TO DO: I'd like an exact copy of every line from the start of the entries below through the line containing "pink clock: 8 -> 7", please.

MATERIAL FOR THIS EXERCISE:
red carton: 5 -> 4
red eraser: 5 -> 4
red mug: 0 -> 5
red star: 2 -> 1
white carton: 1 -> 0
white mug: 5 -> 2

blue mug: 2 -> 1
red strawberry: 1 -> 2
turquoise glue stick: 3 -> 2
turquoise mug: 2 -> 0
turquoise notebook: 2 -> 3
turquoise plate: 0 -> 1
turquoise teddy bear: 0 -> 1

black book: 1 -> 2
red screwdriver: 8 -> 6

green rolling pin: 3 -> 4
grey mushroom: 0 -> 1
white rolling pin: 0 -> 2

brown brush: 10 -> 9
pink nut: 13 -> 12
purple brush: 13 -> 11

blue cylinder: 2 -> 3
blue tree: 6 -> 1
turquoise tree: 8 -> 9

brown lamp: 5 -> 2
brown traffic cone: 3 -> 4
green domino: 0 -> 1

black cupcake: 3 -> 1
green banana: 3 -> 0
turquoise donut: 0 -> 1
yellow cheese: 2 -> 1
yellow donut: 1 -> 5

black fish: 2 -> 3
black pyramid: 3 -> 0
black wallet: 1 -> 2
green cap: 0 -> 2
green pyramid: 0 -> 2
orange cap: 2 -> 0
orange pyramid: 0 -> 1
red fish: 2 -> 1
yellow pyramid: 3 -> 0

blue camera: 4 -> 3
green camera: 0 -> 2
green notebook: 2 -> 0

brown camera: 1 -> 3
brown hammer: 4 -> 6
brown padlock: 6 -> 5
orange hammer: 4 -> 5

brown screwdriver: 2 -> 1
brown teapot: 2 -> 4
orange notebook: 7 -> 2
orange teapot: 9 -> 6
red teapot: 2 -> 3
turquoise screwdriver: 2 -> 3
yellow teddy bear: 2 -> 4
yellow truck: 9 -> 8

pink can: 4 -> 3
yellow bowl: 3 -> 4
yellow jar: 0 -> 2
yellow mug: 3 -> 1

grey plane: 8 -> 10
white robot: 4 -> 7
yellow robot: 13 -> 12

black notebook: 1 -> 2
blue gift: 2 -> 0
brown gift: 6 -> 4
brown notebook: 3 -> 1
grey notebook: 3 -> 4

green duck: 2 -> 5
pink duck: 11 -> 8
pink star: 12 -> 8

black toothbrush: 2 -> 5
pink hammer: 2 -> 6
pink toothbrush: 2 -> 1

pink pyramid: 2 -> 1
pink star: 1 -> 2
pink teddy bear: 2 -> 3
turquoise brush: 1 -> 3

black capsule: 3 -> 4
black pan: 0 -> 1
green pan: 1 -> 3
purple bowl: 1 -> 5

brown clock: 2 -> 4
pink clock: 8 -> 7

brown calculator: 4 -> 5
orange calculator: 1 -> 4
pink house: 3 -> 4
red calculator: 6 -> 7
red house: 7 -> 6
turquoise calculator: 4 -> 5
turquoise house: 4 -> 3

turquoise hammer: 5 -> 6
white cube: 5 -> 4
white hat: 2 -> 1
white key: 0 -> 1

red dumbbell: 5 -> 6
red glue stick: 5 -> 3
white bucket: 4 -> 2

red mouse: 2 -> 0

THE ANSWER:
red carton: 5 -> 4
red eraser: 5 -> 4
red mug: 0 -> 5
red star: 2 -> 1
white carton: 1 -> 0
white mug: 5 -> 2

blue mug: 2 -> 1
red strawberry: 1 -> 2
turquoise glue stick: 3 -> 2
turquoise mug: 2 -> 0
turquoise notebook: 2 -> 3
turquoise plate: 0 -> 1
turquoise teddy bear: 0 -> 1

black book: 1 -> 2
red screwdriver: 8 -> 6

green rolling pin: 3 -> 4
grey mushroom: 0 -> 1
white rolling pin: 0 -> 2

brown brush: 10 -> 9
pink nut: 13 -> 12
purple brush: 13 -> 11

blue cylinder: 2 -> 3
blue tree: 6 -> 1
turquoise tree: 8 -> 9

brown lamp: 5 -> 2
brown traffic cone: 3 -> 4
green domino: 0 -> 1

black cupcake: 3 -> 1
green banana: 3 -> 0
turquoise donut: 0 -> 1
yellow cheese: 2 -> 1
yellow donut: 1 -> 5

black fish: 2 -> 3
black pyramid: 3 -> 0
black wallet: 1 -> 2
green cap: 0 -> 2
green pyramid: 0 -> 2
orange cap: 2 -> 0
orange pyramid: 0 -> 1
red fish: 2 -> 1
yellow pyramid: 3 -> 0

blue camera: 4 -> 3
green camera: 0 -> 2
green notebook: 2 -> 0

brown camera: 1 -> 3
brown hammer: 4 -> 6
brown padlock: 6 -> 5
orange hammer: 4 -> 5

brown screwdriver: 2 -> 1
brown teapot: 2 -> 4
orange notebook: 7 -> 2
orange teapot: 9 -> 6
red teapot: 2 -> 3
turquoise screwdriver: 2 -> 3
yellow teddy bear: 2 -> 4
yellow truck: 9 -> 8

pink can: 4 -> 3
yellow bowl: 3 -> 4
yellow jar: 0 -> 2
yellow mug: 3 -> 1

grey plane: 8 -> 10
white robot: 4 -> 7
yellow robot: 13 -> 12

black notebook: 1 -> 2
blue gift: 2 -> 0
brown gift: 6 -> 4
brown notebook: 3 -> 1
grey notebook: 3 -> 4

green duck: 2 -> 5
pink duck: 11 -> 8
pink star: 12 -> 8

black toothbrush: 2 -> 5
pink hammer: 2 -> 6
pink toothbrush: 2 -> 1

pink pyramid: 2 -> 1
pink star: 1 -> 2
pink teddy bear: 2 -> 3
turquoise brush: 1 -> 3

black capsule: 3 -> 4
black pan: 0 -> 1
green pan: 1 -> 3
purple bowl: 1 -> 5

brown clock: 2 -> 4
pink clock: 8 -> 7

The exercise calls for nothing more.